BEGIN TASK INPUT

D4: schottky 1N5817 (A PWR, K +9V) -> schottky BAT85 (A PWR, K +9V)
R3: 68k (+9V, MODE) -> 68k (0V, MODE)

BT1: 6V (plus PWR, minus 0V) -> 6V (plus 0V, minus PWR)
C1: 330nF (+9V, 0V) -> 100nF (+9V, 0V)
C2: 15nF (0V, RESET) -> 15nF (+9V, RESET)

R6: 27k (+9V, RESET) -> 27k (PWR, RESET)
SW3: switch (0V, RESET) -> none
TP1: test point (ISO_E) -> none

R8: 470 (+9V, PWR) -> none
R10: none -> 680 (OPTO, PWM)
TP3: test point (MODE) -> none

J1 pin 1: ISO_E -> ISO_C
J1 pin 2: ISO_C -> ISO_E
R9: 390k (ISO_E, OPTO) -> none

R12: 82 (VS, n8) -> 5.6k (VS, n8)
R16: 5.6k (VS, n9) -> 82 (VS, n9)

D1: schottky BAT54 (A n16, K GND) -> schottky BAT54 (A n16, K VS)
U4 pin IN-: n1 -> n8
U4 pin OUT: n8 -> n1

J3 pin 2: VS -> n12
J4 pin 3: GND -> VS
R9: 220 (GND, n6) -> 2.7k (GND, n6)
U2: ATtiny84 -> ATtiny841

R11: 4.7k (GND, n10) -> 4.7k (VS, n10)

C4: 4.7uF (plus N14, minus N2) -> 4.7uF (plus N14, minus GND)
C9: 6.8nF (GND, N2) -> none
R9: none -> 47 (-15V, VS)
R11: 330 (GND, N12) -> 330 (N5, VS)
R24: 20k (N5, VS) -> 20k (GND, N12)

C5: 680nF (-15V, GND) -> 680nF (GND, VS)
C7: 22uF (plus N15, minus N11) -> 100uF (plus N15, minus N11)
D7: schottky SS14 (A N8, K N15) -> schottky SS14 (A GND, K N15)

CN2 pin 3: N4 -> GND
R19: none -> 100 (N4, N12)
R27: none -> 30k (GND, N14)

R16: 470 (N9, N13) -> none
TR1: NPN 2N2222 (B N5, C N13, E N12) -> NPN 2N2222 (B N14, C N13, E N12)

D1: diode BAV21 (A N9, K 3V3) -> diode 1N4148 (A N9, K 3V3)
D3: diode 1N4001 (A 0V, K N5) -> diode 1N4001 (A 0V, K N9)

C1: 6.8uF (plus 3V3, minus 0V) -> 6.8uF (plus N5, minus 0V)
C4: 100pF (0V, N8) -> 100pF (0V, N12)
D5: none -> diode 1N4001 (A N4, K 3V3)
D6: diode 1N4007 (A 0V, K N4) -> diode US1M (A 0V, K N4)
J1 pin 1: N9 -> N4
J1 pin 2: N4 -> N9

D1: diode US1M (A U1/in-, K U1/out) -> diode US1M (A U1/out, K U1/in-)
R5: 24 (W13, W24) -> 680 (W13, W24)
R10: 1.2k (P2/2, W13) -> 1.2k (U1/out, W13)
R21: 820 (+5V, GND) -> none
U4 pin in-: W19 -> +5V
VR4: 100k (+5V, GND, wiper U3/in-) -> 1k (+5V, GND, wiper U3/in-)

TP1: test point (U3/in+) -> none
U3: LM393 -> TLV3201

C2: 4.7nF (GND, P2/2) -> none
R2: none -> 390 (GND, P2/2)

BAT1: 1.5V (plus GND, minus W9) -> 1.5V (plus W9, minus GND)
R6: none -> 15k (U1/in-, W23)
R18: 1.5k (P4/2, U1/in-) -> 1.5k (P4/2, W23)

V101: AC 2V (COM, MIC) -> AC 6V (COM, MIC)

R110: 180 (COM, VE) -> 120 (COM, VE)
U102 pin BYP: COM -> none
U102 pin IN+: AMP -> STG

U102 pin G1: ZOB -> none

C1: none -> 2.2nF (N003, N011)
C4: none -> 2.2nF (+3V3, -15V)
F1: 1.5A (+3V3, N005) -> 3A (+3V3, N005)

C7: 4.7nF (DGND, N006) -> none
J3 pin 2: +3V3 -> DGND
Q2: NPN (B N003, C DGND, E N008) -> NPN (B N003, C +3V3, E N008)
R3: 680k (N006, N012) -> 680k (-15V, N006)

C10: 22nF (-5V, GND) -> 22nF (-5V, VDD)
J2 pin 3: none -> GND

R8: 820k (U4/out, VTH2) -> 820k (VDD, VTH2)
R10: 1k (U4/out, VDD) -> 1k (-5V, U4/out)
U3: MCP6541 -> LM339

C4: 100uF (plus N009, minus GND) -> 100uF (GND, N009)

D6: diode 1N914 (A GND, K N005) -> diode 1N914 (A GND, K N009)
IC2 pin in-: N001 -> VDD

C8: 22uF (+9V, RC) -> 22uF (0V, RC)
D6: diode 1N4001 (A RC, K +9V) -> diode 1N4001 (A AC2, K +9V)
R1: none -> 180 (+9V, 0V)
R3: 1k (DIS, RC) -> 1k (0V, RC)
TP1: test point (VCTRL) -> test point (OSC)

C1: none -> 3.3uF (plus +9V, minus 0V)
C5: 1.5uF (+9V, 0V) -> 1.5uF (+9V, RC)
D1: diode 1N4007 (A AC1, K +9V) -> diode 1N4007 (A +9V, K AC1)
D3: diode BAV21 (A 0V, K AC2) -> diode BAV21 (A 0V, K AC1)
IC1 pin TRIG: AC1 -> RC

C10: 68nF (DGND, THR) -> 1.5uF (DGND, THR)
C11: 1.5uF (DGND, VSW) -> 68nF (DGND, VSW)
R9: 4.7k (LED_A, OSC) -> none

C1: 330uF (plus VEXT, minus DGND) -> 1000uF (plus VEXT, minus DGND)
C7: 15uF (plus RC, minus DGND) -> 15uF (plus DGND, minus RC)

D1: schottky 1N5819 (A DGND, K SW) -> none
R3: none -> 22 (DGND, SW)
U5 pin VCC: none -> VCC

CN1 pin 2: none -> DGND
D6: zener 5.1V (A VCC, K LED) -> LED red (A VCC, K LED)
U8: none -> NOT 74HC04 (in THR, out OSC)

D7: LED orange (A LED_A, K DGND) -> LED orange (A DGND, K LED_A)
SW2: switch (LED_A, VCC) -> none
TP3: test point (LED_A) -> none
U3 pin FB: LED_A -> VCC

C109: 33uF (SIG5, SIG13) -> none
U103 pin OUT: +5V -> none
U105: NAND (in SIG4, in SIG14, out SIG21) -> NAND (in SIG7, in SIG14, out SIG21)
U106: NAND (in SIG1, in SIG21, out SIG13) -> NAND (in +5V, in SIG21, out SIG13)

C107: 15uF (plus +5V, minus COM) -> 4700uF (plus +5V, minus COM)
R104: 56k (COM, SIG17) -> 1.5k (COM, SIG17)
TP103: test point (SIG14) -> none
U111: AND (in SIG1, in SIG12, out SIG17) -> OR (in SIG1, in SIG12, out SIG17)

END TASK INPUT

• [WORK ITEM]:
Could you copy every record above exactly as it stands?

• [SOLVED PROBLEM]:
D4: schottky 1N5817 (A PWR, K +9V) -> schottky BAT85 (A PWR, K +9V)
R3: 68k (+9V, MODE) -> 68k (0V, MODE)

BT1: 6V (plus PWR, minus 0V) -> 6V (plus 0V, minus PWR)
C1: 330nF (+9V, 0V) -> 100nF (+9V, 0V)
C2: 15nF (0V, RESET) -> 15nF (+9V, RESET)

R6: 27k (+9V, RESET) -> 27k (PWR, RESET)
SW3: switch (0V, RESET) -> none
TP1: test point (ISO_E) -> none

R8: 470 (+9V, PWR) -> none
R10: none -> 680 (OPTO, PWM)
TP3: test point (MODE) -> none

J1 pin 1: ISO_E -> ISO_C
J1 pin 2: ISO_C -> ISO_E
R9: 390k (ISO_E, OPTO) -> none

R12: 82 (VS, n8) -> 5.6k (VS, n8)
R16: 5.6k (VS, n9) -> 82 (VS, n9)

D1: schottky BAT54 (A n16, K GND) -> schottky BAT54 (A n16, K VS)
U4 pin IN-: n1 -> n8
U4 pin OUT: n8 -> n1

J3 pin 2: VS -> n12
J4 pin 3: GND -> VS
R9: 220 (GND, n6) -> 2.7k (GND, n6)
U2: ATtiny84 -> ATtiny841

R11: 4.7k (GND, n10) -> 4.7k (VS, n10)

C4: 4.7uF (plus N14, minus N2) -> 4.7uF (plus N14, minus GND)
C9: 6.8nF (GND, N2) -> none
R9: none -> 47 (-15V, VS)
R11: 330 (GND, N12) -> 330 (N5, VS)
R24: 20k (N5, VS) -> 20k (GND, N12)

C5: 680nF (-15V, GND) -> 680nF (GND, VS)
C7: 22uF (plus N15, minus N11) -> 100uF (plus N15, minus N11)
D7: schottky SS14 (A N8, K N15) -> schottky SS14 (A GND, K N15)

CN2 pin 3: N4 -> GND
R19: none -> 100 (N4, N12)
R27: none -> 30k (GND, N14)

R16: 470 (N9, N13) -> none
TR1: NPN 2N2222 (B N5, C N13, E N12) -> NPN 2N2222 (B N14, C N13, E N12)

D1: diode BAV21 (A N9, K 3V3) -> diode 1N4148 (A N9, K 3V3)
D3: diode 1N4001 (A 0V, K N5) -> diode 1N4001 (A 0V, K N9)

C1: 6.8uF (plus 3V3, minus 0V) -> 6.8uF (plus N5, minus 0V)
C4: 100pF (0V, N8) -> 100pF (0V, N12)
D5: none -> diode 1N4001 (A N4, K 3V3)
D6: diode 1N4007 (A 0V, K N4) -> diode US1M (A 0V, K N4)
J1 pin 1: N9 -> N4
J1 pin 2: N4 -> N9

D1: diode US1M (A U1/in-, K U1/out) -> diode US1M (A U1/out, K U1/in-)
R5: 24 (W13, W24) -> 680 (W13, W24)
R10: 1.2k (P2/2, W13) -> 1.2k (U1/out, W13)
R21: 820 (+5V, GND) -> none
U4 pin in-: W19 -> +5V
VR4: 100k (+5V, GND, wiper U3/in-) -> 1k (+5V, GND, wiper U3/in-)

TP1: test point (U3/in+) -> none
U3: LM393 -> TLV3201

C2: 4.7nF (GND, P2/2) -> none
R2: none -> 390 (GND, P2/2)

BAT1: 1.5V (plus GND, minus W9) -> 1.5V (plus W9, minus GND)
R6: none -> 15k (U1/in-, W23)
R18: 1.5k (P4/2, U1/in-) -> 1.5k (P4/2, W23)

V101: AC 2V (COM, MIC) -> AC 6V (COM, MIC)

R110: 180 (COM, VE) -> 120 (COM, VE)
U102 pin BYP: COM -> none
U102 pin IN+: AMP -> STG

U102 pin G1: ZOB -> none

C1: none -> 2.2nF (N003, N011)
C4: none -> 2.2nF (+3V3, -15V)
F1: 1.5A (+3V3, N005) -> 3A (+3V3, N005)

C7: 4.7nF (DGND, N006) -> none
J3 pin 2: +3V3 -> DGND
Q2: NPN (B N003, C DGND, E N008) -> NPN (B N003, C +3V3, E N008)
R3: 680k (N006, N012) -> 680k (-15V, N006)

C10: 22nF (-5V, GND) -> 22nF (-5V, VDD)
J2 pin 3: none -> GND

R8: 820k (U4/out, VTH2) -> 820k (VDD, VTH2)
R10: 1k (U4/out, VDD) -> 1k (-5V, U4/out)
U3: MCP6541 -> LM339

C4: 100uF (plus N009, minus GND) -> 100uF (GND, N009)

D6: diode 1N914 (A GND, K N005) -> diode 1N914 (A GND, K N009)
IC2 pin in-: N001 -> VDD

C8: 22uF (+9V, RC) -> 22uF (0V, RC)
D6: diode 1N4001 (A RC, K +9V) -> diode 1N4001 (A AC2, K +9V)
R1: none -> 180 (+9V, 0V)
R3: 1k (DIS, RC) -> 1k (0V, RC)
TP1: test point (VCTRL) -> test point (OSC)

C1: none -> 3.3uF (plus +9V, minus 0V)
C5: 1.5uF (+9V, 0V) -> 1.5uF (+9V, RC)
D1: diode 1N4007 (A AC1, K +9V) -> diode 1N4007 (A +9V, K AC1)
D3: diode BAV21 (A 0V, K AC2) -> diode BAV21 (A 0V, K AC1)
IC1 pin TRIG: AC1 -> RC

C10: 68nF (DGND, THR) -> 1.5uF (DGND, THR)
C11: 1.5uF (DGND, VSW) -> 68nF (DGND, VSW)
R9: 4.7k (LED_A, OSC) -> none

C1: 330uF (plus VEXT, minus DGND) -> 1000uF (plus VEXT, minus DGND)
C7: 15uF (plus RC, minus DGND) -> 15uF (plus DGND, minus RC)

D1: schottky 1N5819 (A DGND, K SW) -> none
R3: none -> 22 (DGND, SW)
U5 pin VCC: none -> VCC

CN1 pin 2: none -> DGND
D6: zener 5.1V (A VCC, K LED) -> LED red (A VCC, K LED)
U8: none -> NOT 74HC04 (in THR, out OSC)

D7: LED orange (A LED_A, K DGND) -> LED orange (A DGND, K LED_A)
SW2: switch (LED_A, VCC) -> none
TP3: test point (LED_A) -> none
U3 pin FB: LED_A -> VCC

C109: 33uF (SIG5, SIG13) -> none
U103 pin OUT: +5V -> none
U105: NAND (in SIG4, in SIG14, out SIG21) -> NAND (in SIG7, in SIG14, out SIG21)
U106: NAND (in SIG1, in SIG21, out SIG13) -> NAND (in +5V, in SIG21, out SIG13)

C107: 15uF (plus +5V, minus COM) -> 4700uF (plus +5V, minus COM)
R104: 56k (COM, SIG17) -> 1.5k (COM, SIG17)
TP103: test point (SIG14) -> none
U111: AND (in SIG1, in SIG12, out SIG17) -> OR (in SIG1, in SIG12, out SIG17)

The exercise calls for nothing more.